--- START ---

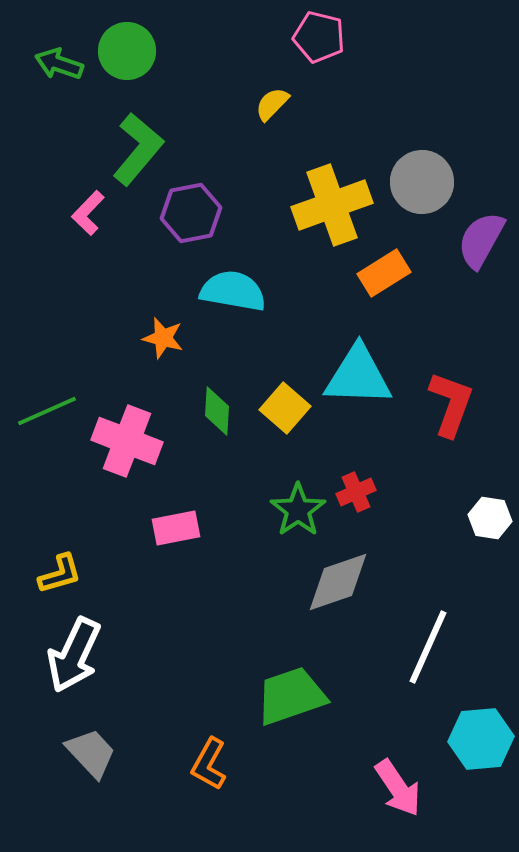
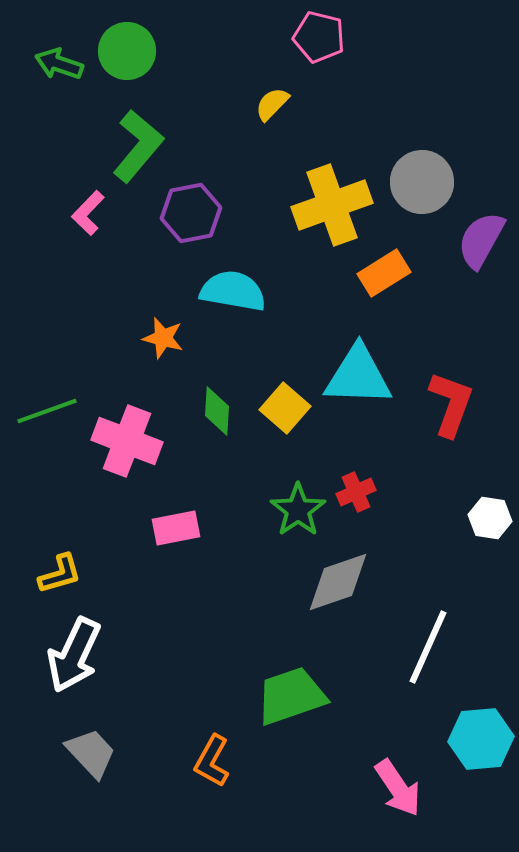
green L-shape: moved 3 px up
green line: rotated 4 degrees clockwise
orange L-shape: moved 3 px right, 3 px up
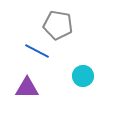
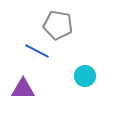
cyan circle: moved 2 px right
purple triangle: moved 4 px left, 1 px down
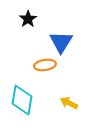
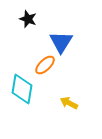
black star: rotated 18 degrees counterclockwise
orange ellipse: rotated 35 degrees counterclockwise
cyan diamond: moved 11 px up
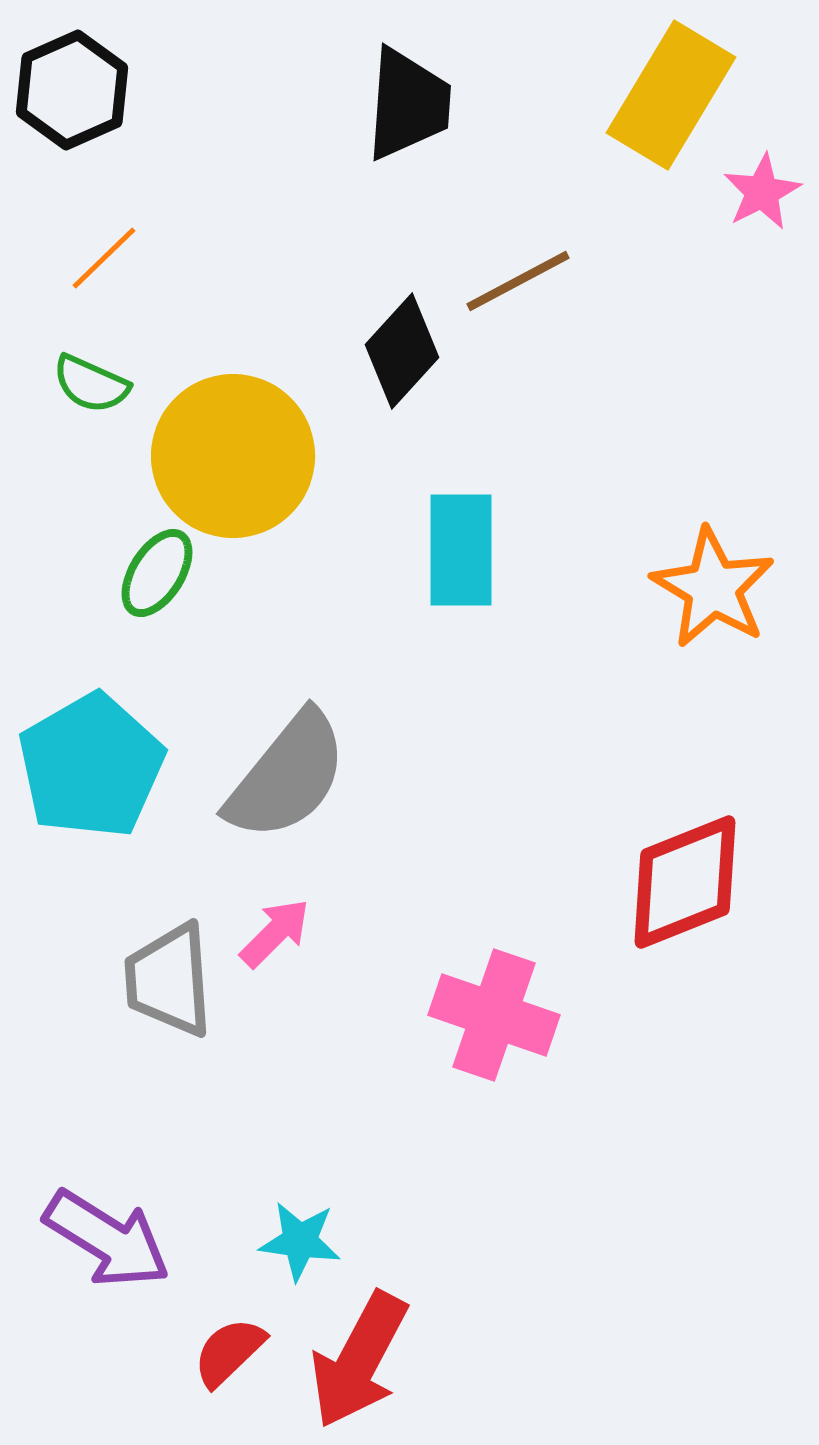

--- END ---

> **Your goal**
Could you write all the entries out again exactly, but without their pictures?

> **Expected output**
green L-shape: moved 3 px up
green line: rotated 4 degrees clockwise
orange L-shape: moved 3 px right, 3 px up
cyan circle: moved 2 px right
purple triangle: moved 4 px left, 1 px down
black star: rotated 18 degrees counterclockwise
orange ellipse: rotated 35 degrees counterclockwise
cyan diamond: moved 11 px up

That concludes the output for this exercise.